◆ **WHAT YOU ARE ASKED TO DO**
All lines after the one containing "yellow truck: 13 -> 14", together with that line itself, should be written out exactly, down to the last line of the entries below.

##### EXCERPTED RECORDS

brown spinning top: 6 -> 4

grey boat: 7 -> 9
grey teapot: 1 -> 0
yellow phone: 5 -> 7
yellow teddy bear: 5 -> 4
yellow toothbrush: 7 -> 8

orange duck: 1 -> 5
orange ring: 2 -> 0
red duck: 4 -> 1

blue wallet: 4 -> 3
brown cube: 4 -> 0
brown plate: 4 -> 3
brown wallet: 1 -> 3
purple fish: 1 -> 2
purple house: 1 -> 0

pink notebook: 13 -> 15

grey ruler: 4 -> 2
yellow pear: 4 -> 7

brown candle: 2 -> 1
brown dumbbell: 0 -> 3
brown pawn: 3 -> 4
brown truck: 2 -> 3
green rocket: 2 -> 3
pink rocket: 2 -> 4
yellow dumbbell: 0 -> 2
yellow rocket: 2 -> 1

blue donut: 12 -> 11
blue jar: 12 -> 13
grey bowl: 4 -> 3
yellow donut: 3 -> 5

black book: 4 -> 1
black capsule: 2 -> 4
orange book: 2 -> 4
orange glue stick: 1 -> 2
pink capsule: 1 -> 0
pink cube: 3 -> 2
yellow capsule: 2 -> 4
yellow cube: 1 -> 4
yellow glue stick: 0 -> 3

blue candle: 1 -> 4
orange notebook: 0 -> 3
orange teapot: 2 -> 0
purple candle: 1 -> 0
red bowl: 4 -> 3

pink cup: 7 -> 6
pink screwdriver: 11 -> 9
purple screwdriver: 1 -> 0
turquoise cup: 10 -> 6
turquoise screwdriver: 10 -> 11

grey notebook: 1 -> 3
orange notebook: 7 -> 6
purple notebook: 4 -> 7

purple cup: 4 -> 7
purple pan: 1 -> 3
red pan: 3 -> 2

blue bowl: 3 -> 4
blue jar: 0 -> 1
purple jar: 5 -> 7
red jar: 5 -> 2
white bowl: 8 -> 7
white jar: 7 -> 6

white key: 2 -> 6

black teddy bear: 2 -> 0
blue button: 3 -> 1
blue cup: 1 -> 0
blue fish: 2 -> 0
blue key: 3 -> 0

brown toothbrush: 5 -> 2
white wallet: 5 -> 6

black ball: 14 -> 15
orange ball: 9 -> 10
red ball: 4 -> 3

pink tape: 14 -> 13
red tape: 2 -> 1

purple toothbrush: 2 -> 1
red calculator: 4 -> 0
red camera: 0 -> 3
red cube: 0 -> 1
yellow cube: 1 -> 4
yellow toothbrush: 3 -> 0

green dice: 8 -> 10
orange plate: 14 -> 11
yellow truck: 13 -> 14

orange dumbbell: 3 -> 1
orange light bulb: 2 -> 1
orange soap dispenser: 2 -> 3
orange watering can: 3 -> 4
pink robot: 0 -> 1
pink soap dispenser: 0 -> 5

##########

◆ **EXERCISE OUTPUT**
yellow truck: 13 -> 14

orange dumbbell: 3 -> 1
orange light bulb: 2 -> 1
orange soap dispenser: 2 -> 3
orange watering can: 3 -> 4
pink robot: 0 -> 1
pink soap dispenser: 0 -> 5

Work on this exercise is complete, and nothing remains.